Task to complete ::
Format the lines of the items below as a numbered list, omitting any blank lines. Leave the pictures out of your answer.

Source material ::
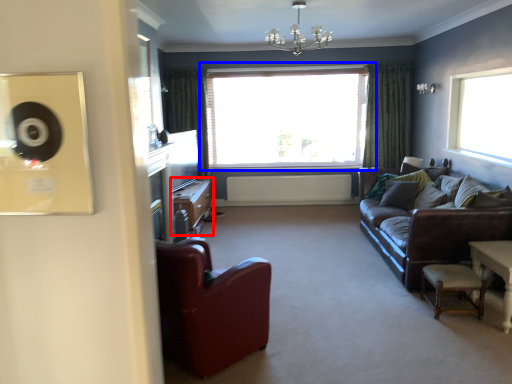
Question: Which point is further to the camera, cabinetry (highlighted by a red box) or window (highlighted by a blue box)?

Choices:
 (A) cabinetry
 (B) window

Answer: (B)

Expected output ::
1. Question: Which point is further to the camera, cabinetry (highlighted by a red box) or window (highlighted by a blue box)?
2. Choices:
3.  (A) cabinetry
4.  (B) window
5. Answer: (B)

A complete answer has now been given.